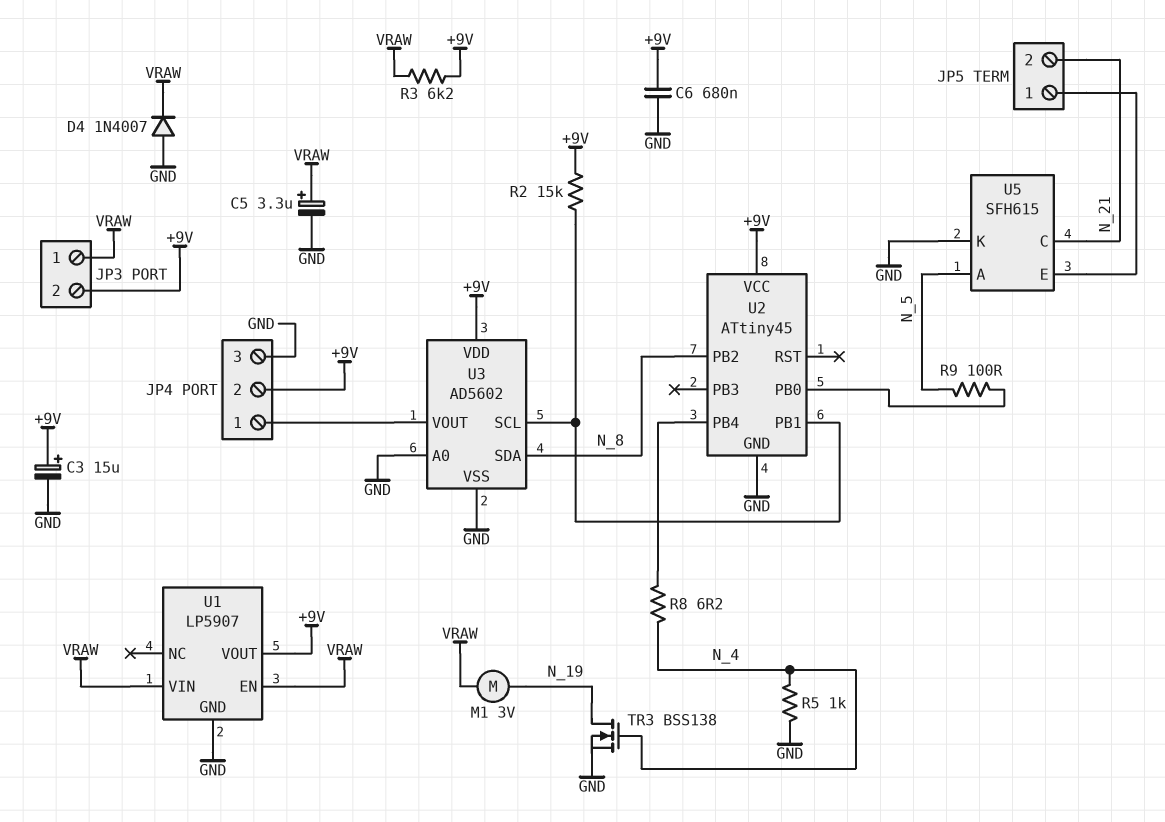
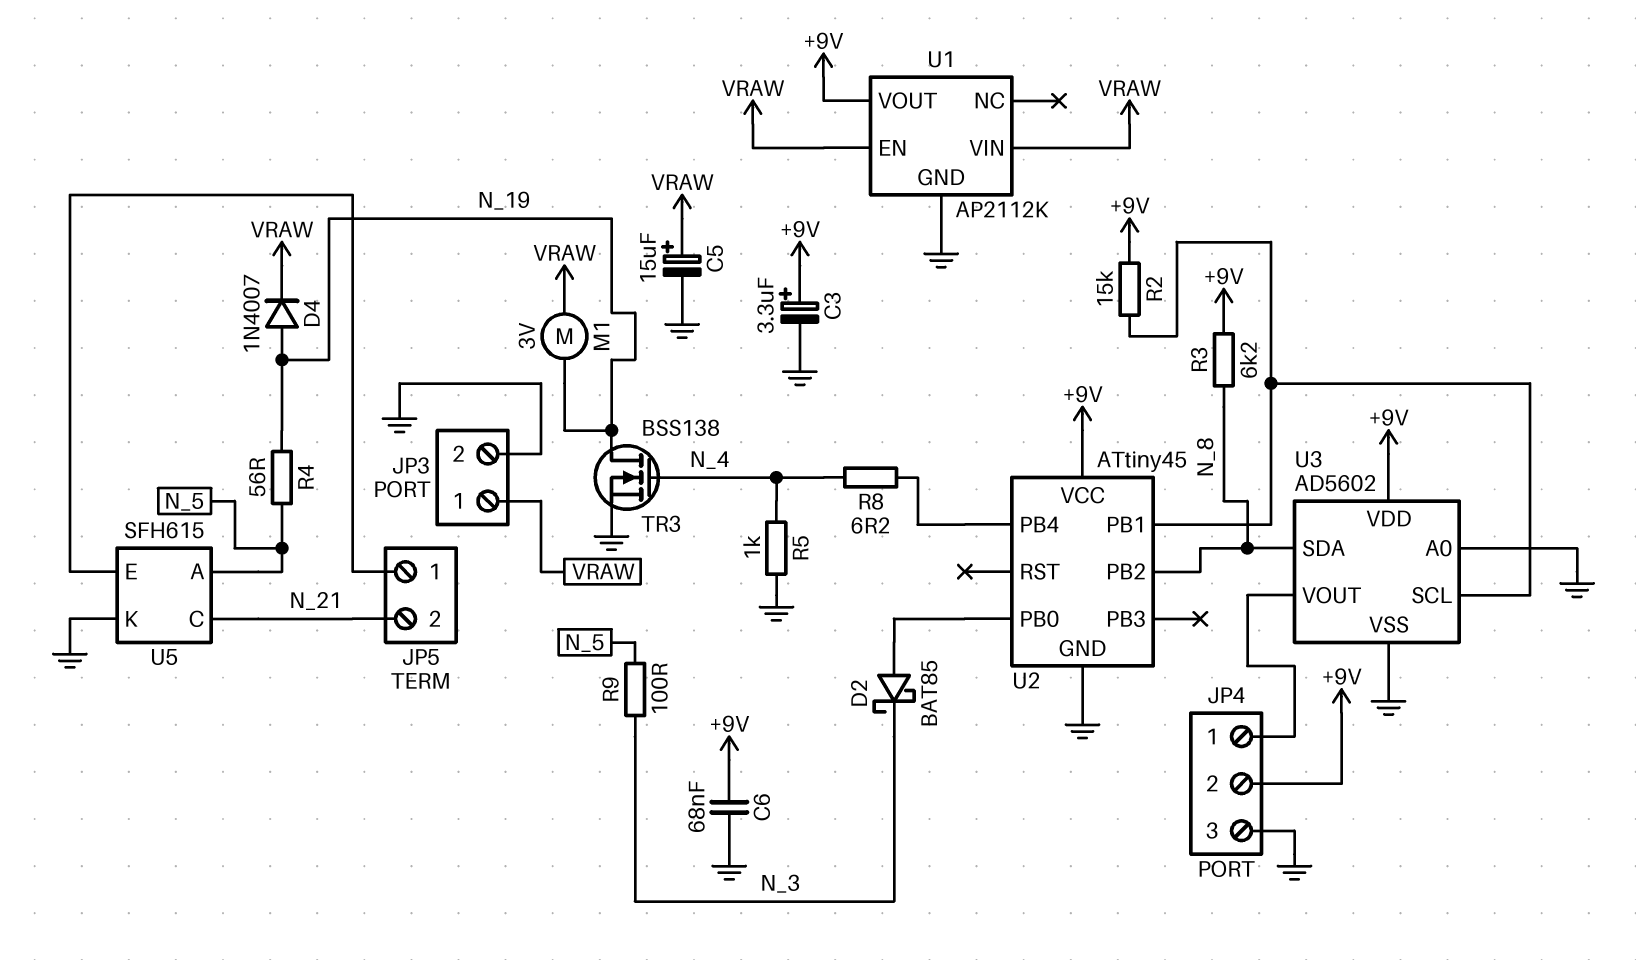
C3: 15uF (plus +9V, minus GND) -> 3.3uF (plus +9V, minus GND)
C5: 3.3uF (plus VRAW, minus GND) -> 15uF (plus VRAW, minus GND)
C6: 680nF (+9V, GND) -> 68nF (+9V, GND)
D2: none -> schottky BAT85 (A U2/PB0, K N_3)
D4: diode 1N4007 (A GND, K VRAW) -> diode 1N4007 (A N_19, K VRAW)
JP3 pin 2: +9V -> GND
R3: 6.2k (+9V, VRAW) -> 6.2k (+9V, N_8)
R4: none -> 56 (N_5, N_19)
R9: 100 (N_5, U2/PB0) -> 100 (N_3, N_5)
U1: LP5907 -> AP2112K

■ EXERCISE: Please repeat everything in the data above except the pictures, exactly as it reads.

■ RESPONSE FOR THIS EXERCISE:
C3: 15uF (plus +9V, minus GND) -> 3.3uF (plus +9V, minus GND)
C5: 3.3uF (plus VRAW, minus GND) -> 15uF (plus VRAW, minus GND)
C6: 680nF (+9V, GND) -> 68nF (+9V, GND)
D2: none -> schottky BAT85 (A U2/PB0, K N_3)
D4: diode 1N4007 (A GND, K VRAW) -> diode 1N4007 (A N_19, K VRAW)
JP3 pin 2: +9V -> GND
R3: 6.2k (+9V, VRAW) -> 6.2k (+9V, N_8)
R4: none -> 56 (N_5, N_19)
R9: 100 (N_5, U2/PB0) -> 100 (N_3, N_5)
U1: LP5907 -> AP2112K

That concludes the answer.